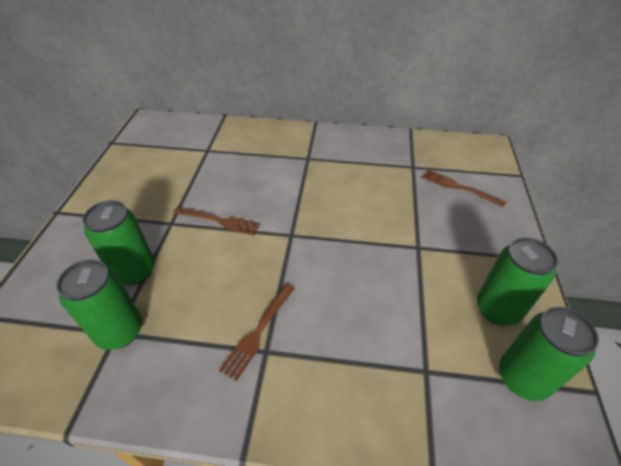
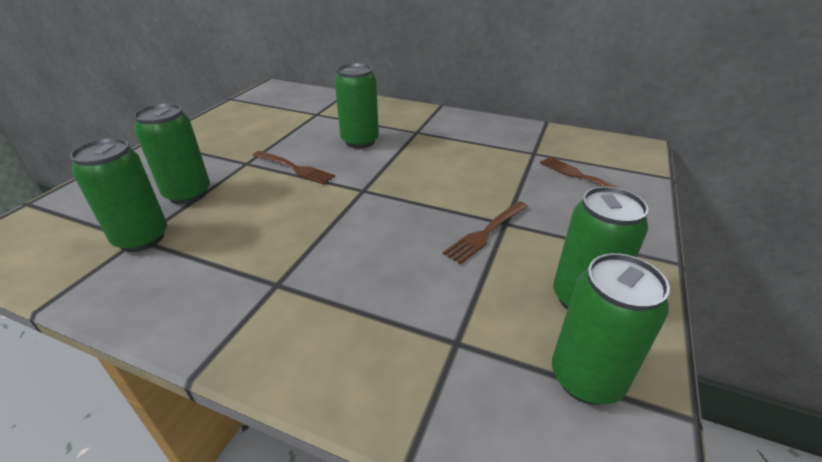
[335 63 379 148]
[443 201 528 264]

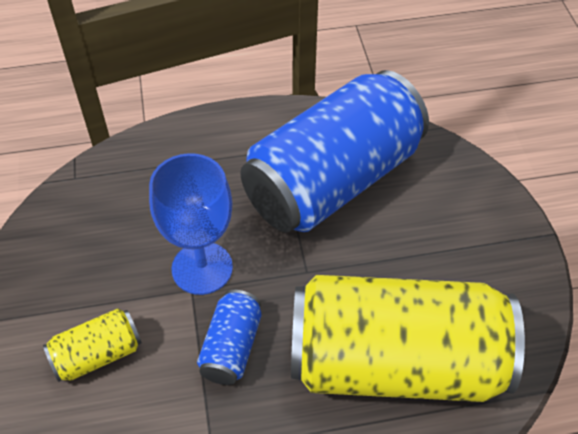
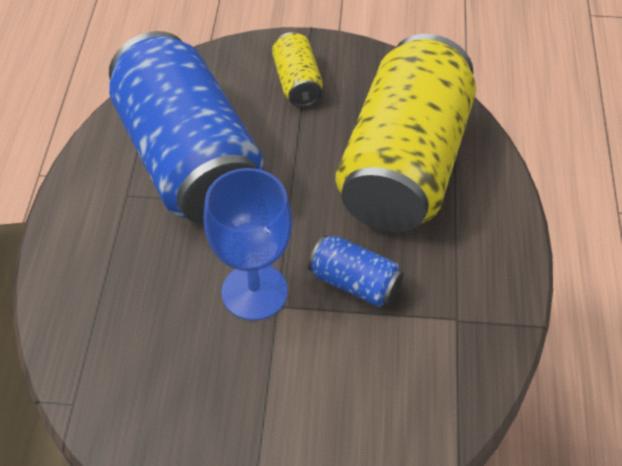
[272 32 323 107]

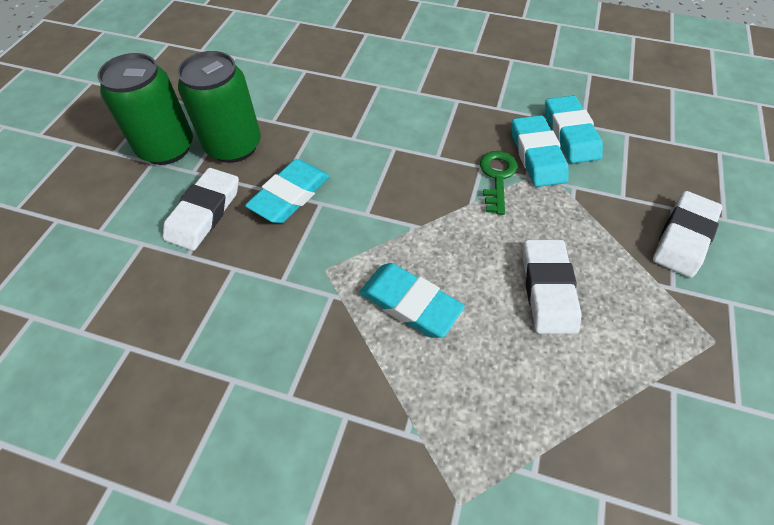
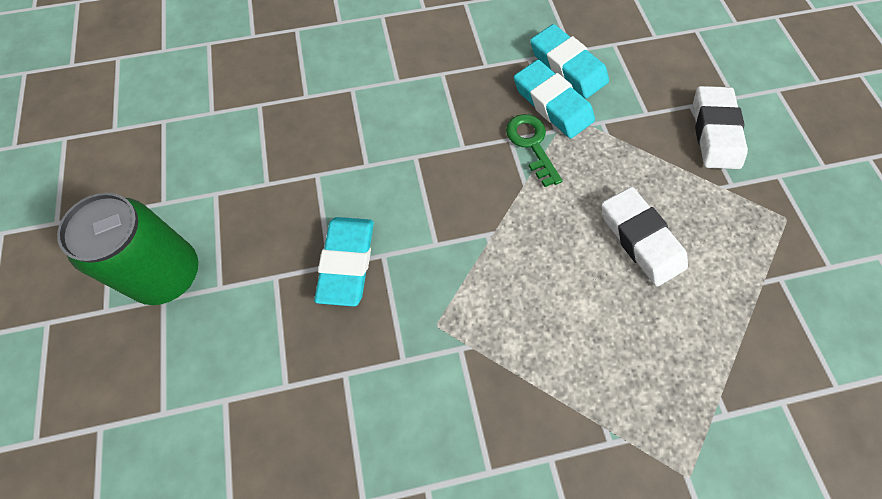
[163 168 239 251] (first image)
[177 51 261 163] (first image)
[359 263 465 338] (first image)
━━━━━━━━━━
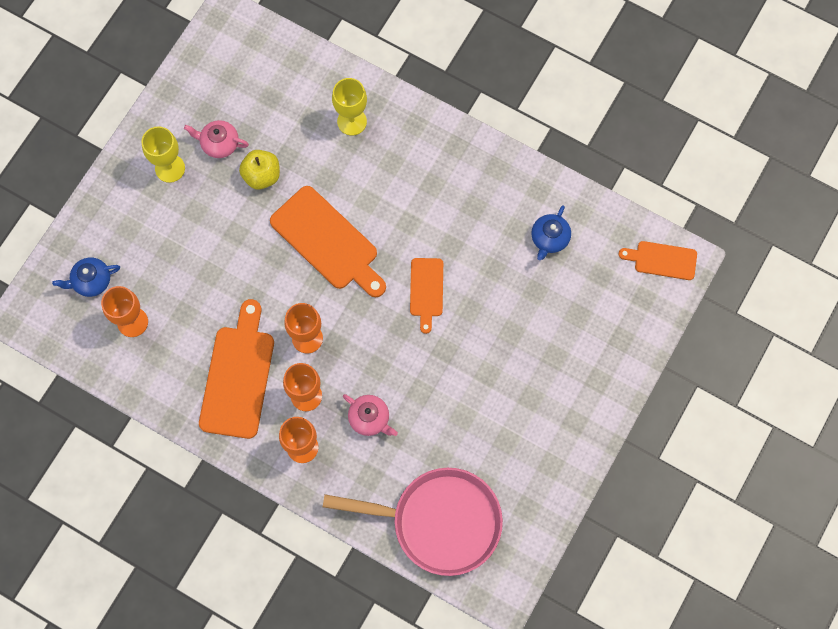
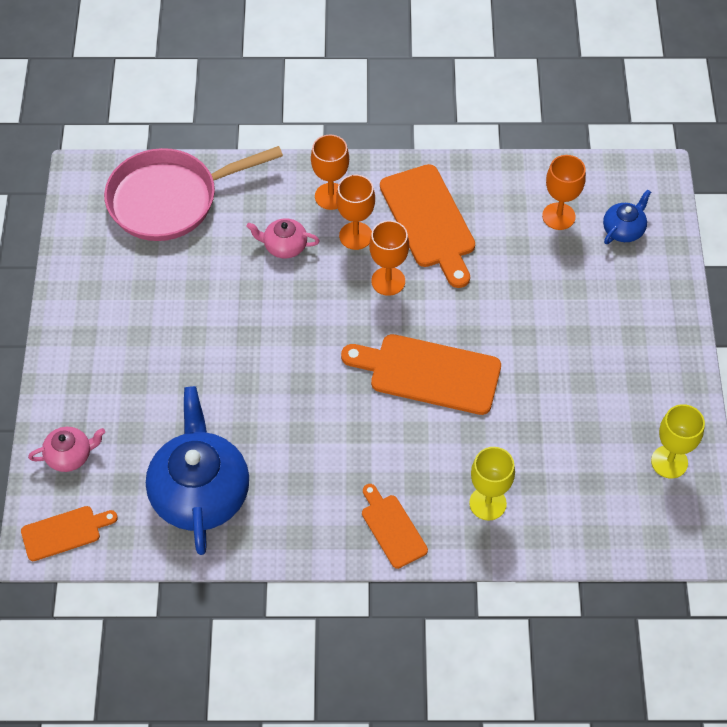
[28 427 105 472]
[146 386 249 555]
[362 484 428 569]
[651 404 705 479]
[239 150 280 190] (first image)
━━━━━━━━━━
WORK ITEM = In the entries above, every line from the line with "[335 63 379 148]" to the line with "[359 263 465 338] (first image)" is to be printed exactly, with both ends included and pictures excluded.

RESPONSE TO THE EXERCISE =
[335 63 379 148]
[443 201 528 264]

[272 32 323 107]

[163 168 239 251] (first image)
[177 51 261 163] (first image)
[359 263 465 338] (first image)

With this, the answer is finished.